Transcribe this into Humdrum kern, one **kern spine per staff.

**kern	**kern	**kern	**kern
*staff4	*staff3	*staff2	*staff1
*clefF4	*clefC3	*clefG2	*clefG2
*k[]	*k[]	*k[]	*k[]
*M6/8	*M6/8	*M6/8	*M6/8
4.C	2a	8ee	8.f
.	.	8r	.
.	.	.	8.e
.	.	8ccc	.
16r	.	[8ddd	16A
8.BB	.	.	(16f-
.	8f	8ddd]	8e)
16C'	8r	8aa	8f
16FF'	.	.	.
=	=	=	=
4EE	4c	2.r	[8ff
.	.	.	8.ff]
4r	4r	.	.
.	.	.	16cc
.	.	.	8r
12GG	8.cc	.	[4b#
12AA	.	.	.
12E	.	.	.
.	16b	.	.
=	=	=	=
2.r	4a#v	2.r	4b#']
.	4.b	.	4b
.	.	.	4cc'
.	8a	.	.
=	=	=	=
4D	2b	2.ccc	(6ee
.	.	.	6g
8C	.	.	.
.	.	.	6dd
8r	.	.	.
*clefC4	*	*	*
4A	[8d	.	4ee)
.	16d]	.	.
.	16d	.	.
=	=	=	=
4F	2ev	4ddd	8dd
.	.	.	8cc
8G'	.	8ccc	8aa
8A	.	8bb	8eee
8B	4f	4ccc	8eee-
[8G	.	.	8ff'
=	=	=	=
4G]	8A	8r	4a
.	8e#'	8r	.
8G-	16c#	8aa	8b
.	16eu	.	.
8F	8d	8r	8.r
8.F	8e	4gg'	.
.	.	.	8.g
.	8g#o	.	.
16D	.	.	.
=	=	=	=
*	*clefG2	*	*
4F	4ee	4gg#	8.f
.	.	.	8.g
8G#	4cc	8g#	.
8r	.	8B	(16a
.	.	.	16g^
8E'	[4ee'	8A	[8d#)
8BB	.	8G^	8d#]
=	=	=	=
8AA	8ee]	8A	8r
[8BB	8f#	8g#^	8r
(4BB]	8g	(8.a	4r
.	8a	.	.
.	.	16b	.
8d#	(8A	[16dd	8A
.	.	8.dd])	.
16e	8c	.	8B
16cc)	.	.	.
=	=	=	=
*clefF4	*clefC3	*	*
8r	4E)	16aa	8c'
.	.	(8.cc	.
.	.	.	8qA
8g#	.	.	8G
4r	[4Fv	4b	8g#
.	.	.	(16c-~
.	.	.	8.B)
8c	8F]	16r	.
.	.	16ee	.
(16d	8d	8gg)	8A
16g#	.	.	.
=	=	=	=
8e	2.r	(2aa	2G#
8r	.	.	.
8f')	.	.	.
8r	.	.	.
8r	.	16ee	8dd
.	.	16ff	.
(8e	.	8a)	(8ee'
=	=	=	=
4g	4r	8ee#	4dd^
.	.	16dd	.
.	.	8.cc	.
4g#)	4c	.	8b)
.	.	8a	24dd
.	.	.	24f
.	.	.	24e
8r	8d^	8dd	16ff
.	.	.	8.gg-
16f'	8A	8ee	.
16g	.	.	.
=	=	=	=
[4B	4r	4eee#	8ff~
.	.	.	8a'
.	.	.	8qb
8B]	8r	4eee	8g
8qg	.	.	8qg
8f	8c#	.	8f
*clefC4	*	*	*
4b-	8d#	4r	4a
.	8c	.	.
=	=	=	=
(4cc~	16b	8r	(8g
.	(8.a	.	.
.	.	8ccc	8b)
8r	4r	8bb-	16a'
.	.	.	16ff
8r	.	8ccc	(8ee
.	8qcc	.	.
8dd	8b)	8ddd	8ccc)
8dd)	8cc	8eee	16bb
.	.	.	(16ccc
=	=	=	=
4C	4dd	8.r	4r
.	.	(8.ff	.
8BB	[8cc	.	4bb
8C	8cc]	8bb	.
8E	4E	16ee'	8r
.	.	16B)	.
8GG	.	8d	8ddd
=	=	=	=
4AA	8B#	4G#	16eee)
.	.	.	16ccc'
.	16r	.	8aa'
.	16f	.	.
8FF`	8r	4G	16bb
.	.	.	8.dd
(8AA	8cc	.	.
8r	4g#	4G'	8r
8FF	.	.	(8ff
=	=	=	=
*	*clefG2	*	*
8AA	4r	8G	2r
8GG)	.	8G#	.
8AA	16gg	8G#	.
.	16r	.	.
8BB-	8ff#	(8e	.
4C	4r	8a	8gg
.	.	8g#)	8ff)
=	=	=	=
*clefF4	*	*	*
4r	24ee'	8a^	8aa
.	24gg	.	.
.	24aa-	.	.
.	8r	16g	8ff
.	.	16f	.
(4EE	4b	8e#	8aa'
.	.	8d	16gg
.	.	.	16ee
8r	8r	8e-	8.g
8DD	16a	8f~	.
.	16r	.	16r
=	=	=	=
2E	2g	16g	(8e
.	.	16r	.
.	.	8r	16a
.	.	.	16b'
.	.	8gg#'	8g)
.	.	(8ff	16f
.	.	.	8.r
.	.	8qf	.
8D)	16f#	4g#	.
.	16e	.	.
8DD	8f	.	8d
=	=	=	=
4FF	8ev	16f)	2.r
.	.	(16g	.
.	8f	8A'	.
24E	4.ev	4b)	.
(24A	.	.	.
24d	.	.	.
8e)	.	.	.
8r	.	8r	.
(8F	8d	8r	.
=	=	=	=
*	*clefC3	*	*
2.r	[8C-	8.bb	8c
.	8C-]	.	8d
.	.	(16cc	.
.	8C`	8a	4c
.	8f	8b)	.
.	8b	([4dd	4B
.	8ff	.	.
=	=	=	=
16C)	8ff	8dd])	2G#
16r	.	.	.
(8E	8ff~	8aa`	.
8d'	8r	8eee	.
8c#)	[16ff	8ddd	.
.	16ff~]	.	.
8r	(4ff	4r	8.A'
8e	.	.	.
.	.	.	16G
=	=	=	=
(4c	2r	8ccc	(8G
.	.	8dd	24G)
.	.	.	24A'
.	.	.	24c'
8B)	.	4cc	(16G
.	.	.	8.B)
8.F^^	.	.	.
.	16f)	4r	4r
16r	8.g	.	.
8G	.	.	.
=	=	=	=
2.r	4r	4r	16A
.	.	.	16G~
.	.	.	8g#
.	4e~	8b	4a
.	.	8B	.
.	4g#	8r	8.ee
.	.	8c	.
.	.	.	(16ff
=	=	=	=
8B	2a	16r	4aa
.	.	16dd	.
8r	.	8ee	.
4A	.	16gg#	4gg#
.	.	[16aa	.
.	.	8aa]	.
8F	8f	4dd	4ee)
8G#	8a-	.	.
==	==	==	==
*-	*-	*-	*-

What to work on: Find every line in the data above that contains the word "kern" and copy each of those lines.

Problem solution:
Transcribe this into Humdrum kern, one **kern spine per staff.
**kern	**kern	**kern	**kern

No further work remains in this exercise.